» **WHAT TO DO**:
Everything in the listing must be repeated exactly, apart from the images.

» **DATA SECTION**:
============

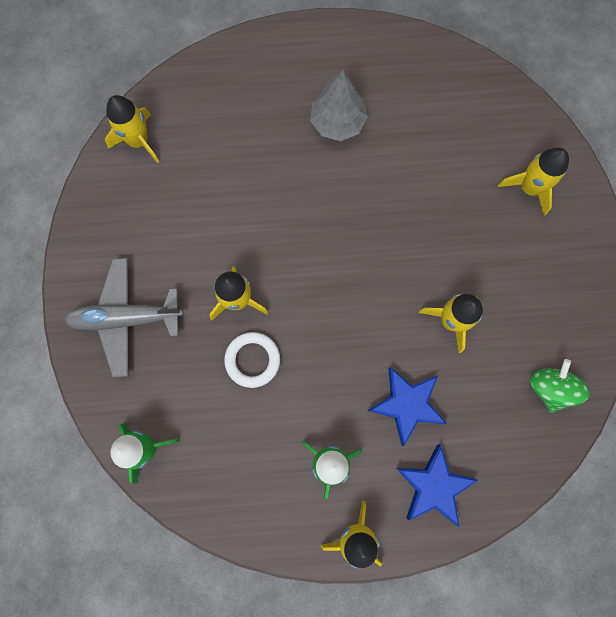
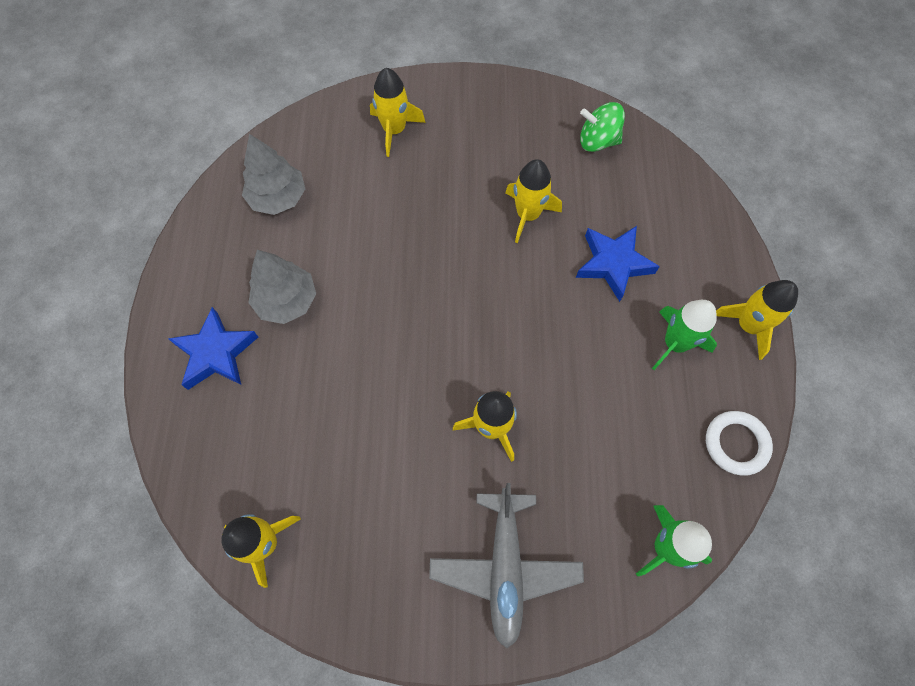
camera: 85 degrees left, 10 degrees down
(252, 360) = (562, 415): white ring -> white ring (736, 444)
(433, 486) = (694, 249): blue star -> blue star (216, 353)
(438, 98) = (278, 198): none -> grey tree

============

» **ANSWER TO THIS TASK**:
camera: 85 degrees left, 10 degrees down
(252, 360) = (562, 415): white ring -> white ring (736, 444)
(433, 486) = (694, 249): blue star -> blue star (216, 353)
(438, 98) = (278, 198): none -> grey tree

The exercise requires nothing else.